**DIRECTIONS**
Write out the lines below once more, exactly as they appear. Do not include pictures.

Spatial object tracking data:

^^^^^^^^

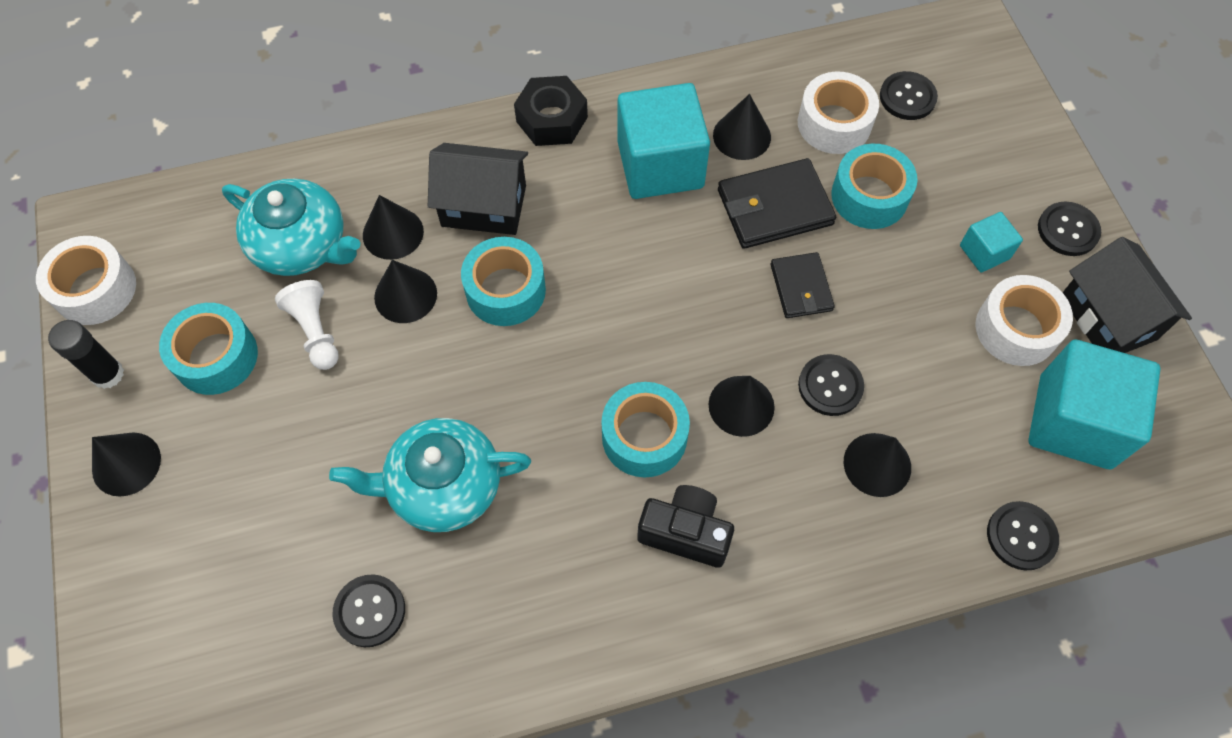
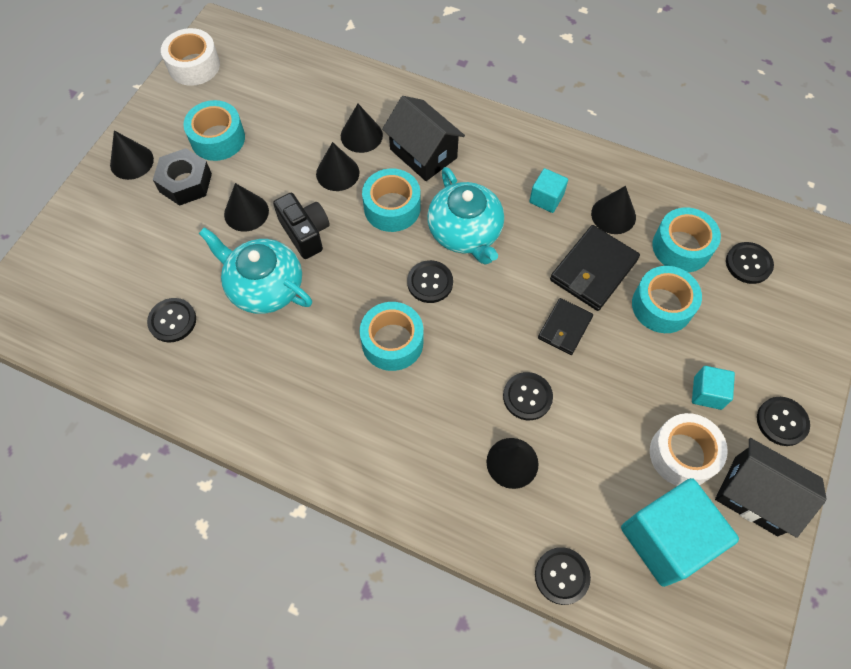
camera: 40 degrees right, 0 degrees up
black glue stick [48,320,124,389] -> none
turquoise teapot [222,179,360,276] -> turquoise teapot moved to [427,167,504,265]
white pawn [275,280,339,370] -> none
black nut [514,76,588,146] -> black nut moved to [153,148,212,206]
turquoise cube [618,83,710,199] -> turquoise cube [529,168,568,213], size x0.48
black camera [637,485,734,568] -> black camera moved to [273,193,330,259]
black cone [709,376,775,437] -> black cone moved to [224,183,269,232]
black wallet [718,158,836,249] -> black wallet turned 75 degrees counterclockwise [550,225,640,311]
white tape [798,72,879,154] -> turquoise tape [652,207,721,272]
black house [1062,237,1192,353] -> black house turned 75 degrees counterclockwise [715,438,827,538]
none -> black button [407,260,453,303]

^^^^^^^^

**RESPONSE TO THE EXERCISE**
camera: 40 degrees right, 0 degrees up
black glue stick [48,320,124,389] -> none
turquoise teapot [222,179,360,276] -> turquoise teapot moved to [427,167,504,265]
white pawn [275,280,339,370] -> none
black nut [514,76,588,146] -> black nut moved to [153,148,212,206]
turquoise cube [618,83,710,199] -> turquoise cube [529,168,568,213], size x0.48
black camera [637,485,734,568] -> black camera moved to [273,193,330,259]
black cone [709,376,775,437] -> black cone moved to [224,183,269,232]
black wallet [718,158,836,249] -> black wallet turned 75 degrees counterclockwise [550,225,640,311]
white tape [798,72,879,154] -> turquoise tape [652,207,721,272]
black house [1062,237,1192,353] -> black house turned 75 degrees counterclockwise [715,438,827,538]
none -> black button [407,260,453,303]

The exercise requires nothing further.